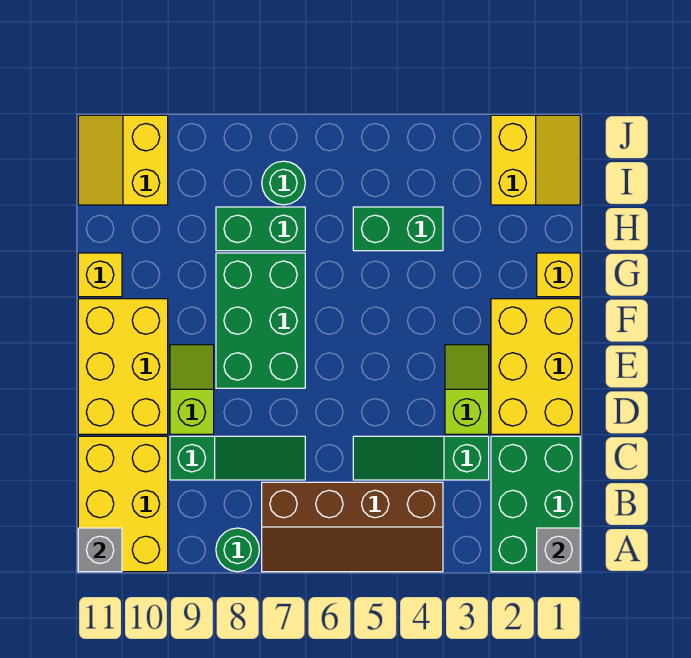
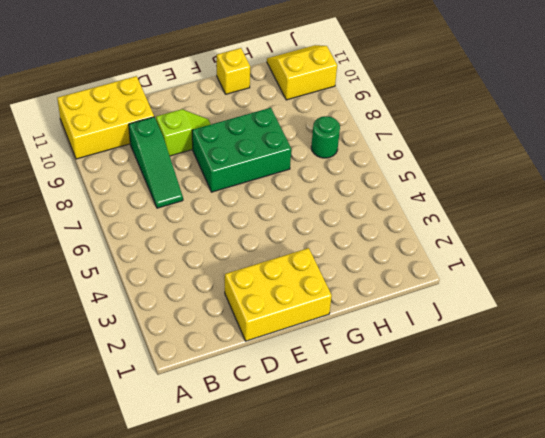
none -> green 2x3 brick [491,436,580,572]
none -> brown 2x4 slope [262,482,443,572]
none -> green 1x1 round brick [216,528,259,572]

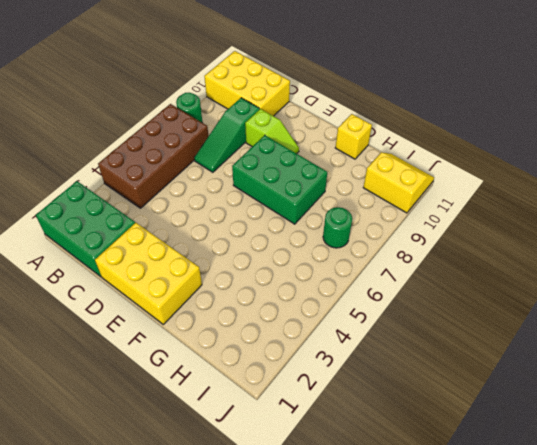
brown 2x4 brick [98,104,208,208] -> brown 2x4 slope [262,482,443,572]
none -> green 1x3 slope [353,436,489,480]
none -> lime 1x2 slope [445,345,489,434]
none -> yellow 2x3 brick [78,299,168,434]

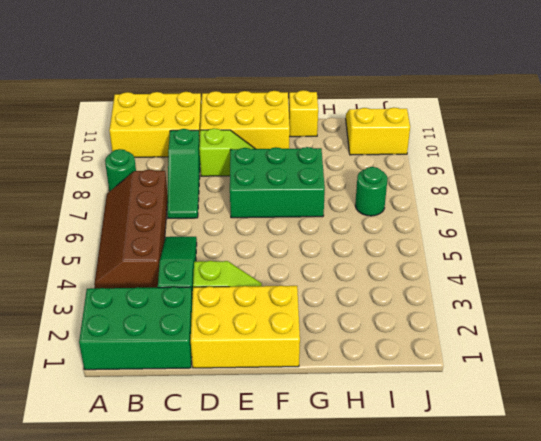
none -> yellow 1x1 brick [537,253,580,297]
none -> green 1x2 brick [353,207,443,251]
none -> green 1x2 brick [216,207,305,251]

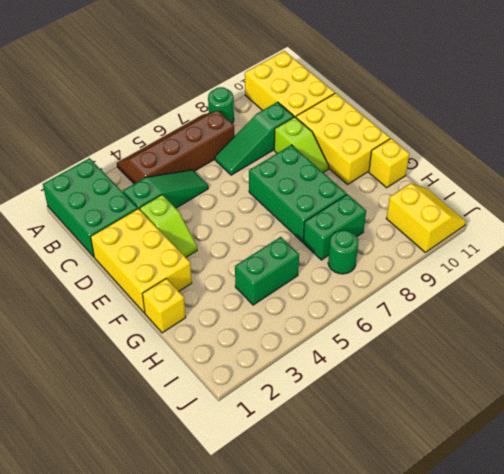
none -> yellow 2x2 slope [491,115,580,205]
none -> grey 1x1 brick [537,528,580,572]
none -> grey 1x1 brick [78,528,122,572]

--

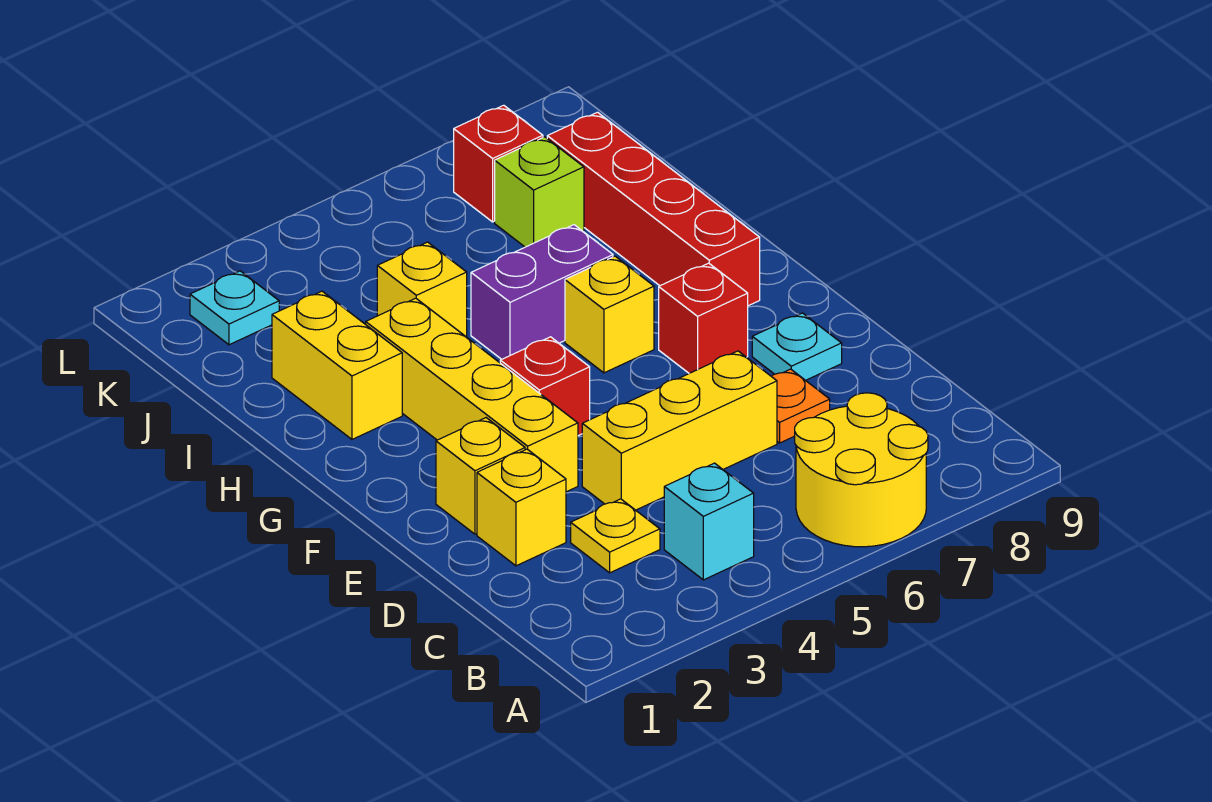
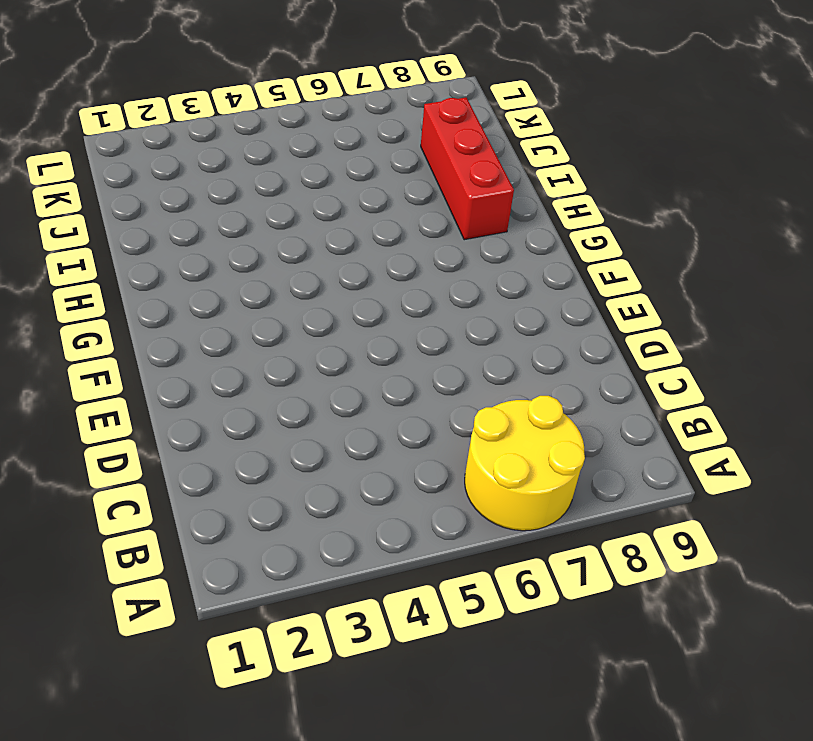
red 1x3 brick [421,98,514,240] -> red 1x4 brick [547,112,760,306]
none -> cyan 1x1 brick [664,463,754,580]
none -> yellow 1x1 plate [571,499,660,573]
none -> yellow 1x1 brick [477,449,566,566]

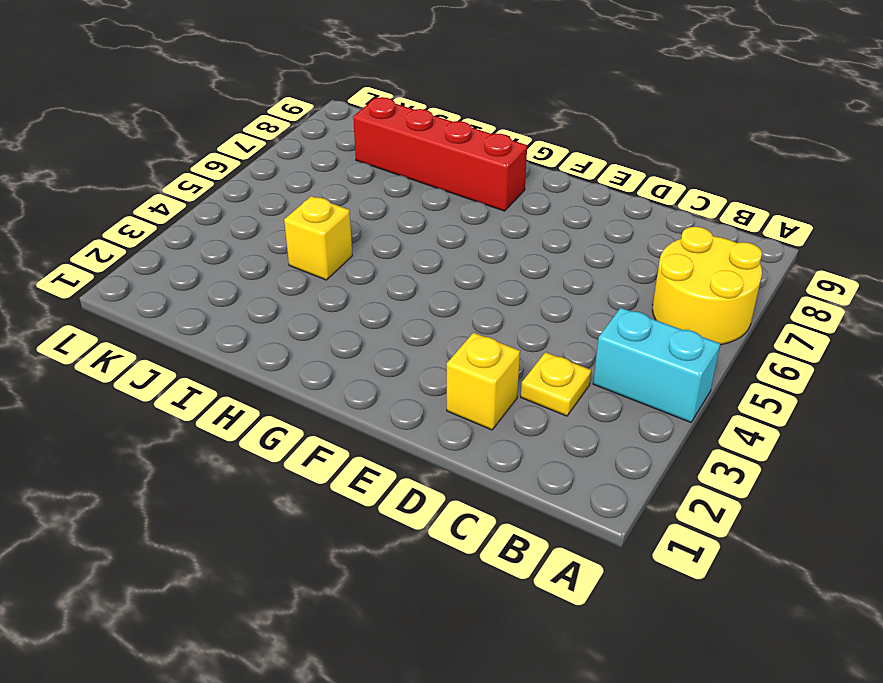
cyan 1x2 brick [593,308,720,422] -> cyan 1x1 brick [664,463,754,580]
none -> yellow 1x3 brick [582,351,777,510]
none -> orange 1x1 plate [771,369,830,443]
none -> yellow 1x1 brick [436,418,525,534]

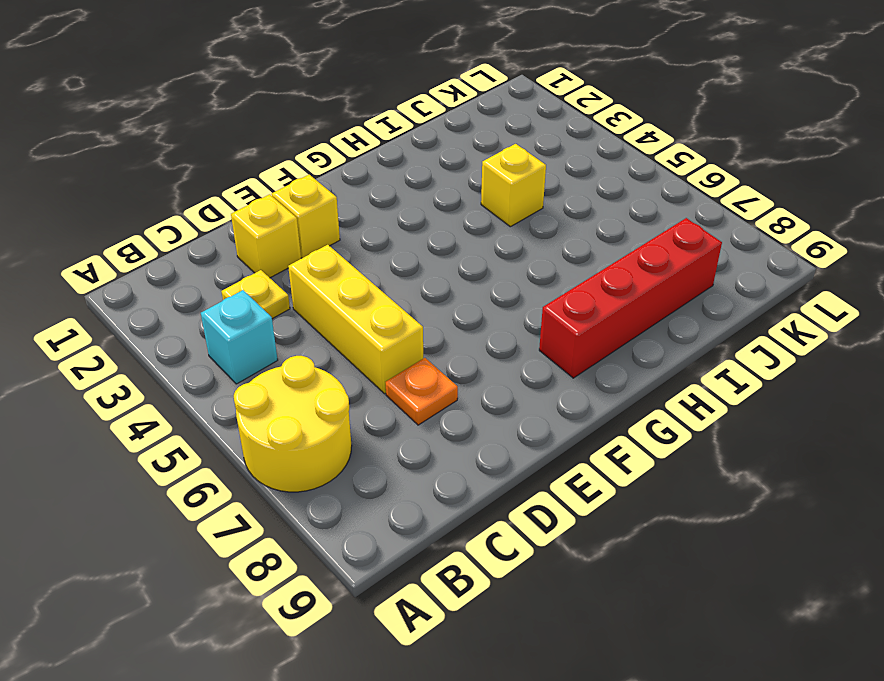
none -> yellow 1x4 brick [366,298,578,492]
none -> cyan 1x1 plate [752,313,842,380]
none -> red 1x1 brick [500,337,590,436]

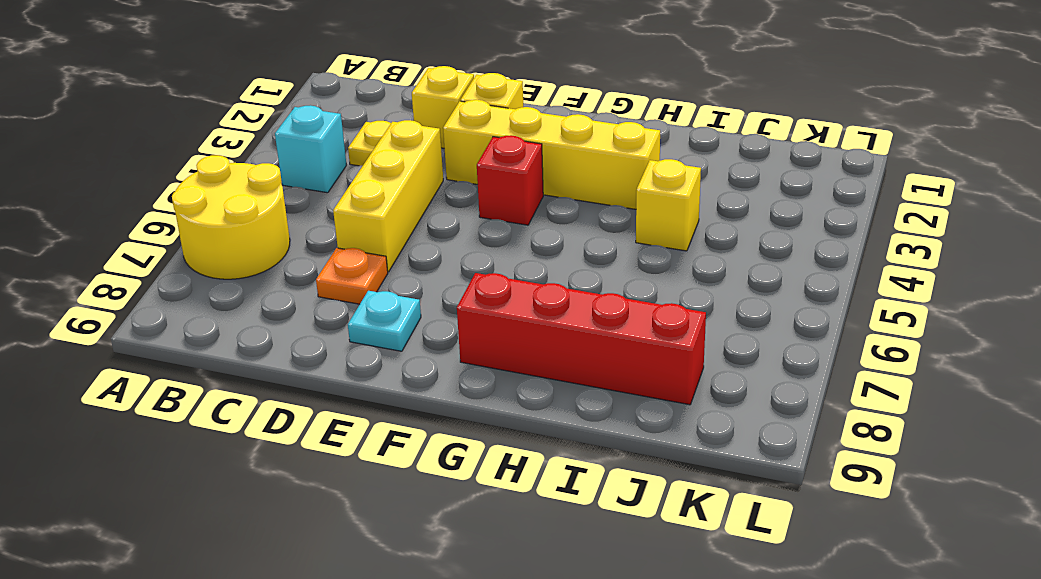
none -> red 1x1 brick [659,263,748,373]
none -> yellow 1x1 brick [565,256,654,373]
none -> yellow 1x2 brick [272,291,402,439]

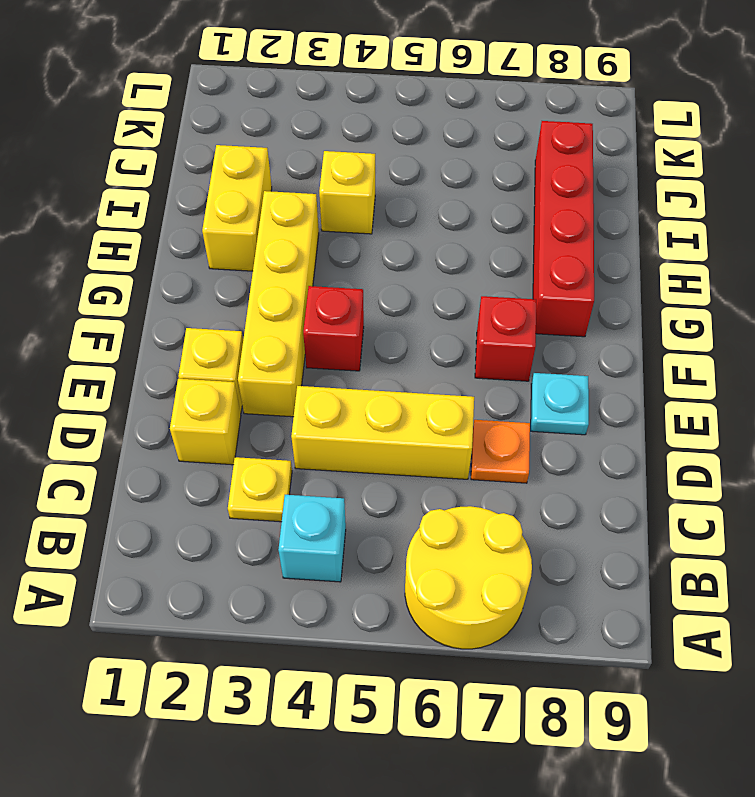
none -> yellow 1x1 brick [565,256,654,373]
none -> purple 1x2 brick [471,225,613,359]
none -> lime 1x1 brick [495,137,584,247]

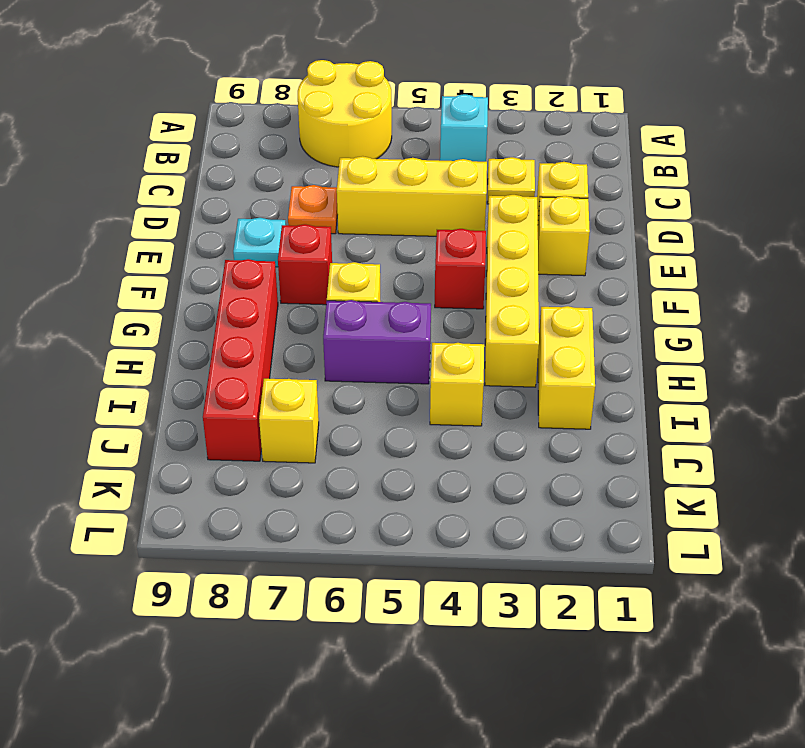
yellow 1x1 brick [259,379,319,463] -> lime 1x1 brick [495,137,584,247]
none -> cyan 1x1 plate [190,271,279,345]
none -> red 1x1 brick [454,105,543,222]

What needs to be done. Although pictures appear among the records above, none are to be output; print exactly the lines from the line containing "none -> green 2x3 brick [491,436,580,572]" through the line containing "none -> yellow 1x1 brick [537,253,580,297]".

Worked solution.
none -> green 2x3 brick [491,436,580,572]
none -> brown 2x4 slope [262,482,443,572]
none -> green 1x1 round brick [216,528,259,572]

brown 2x4 brick [98,104,208,208] -> brown 2x4 slope [262,482,443,572]
none -> green 1x3 slope [353,436,489,480]
none -> lime 1x2 slope [445,345,489,434]
none -> yellow 2x3 brick [78,299,168,434]

none -> yellow 1x1 brick [537,253,580,297]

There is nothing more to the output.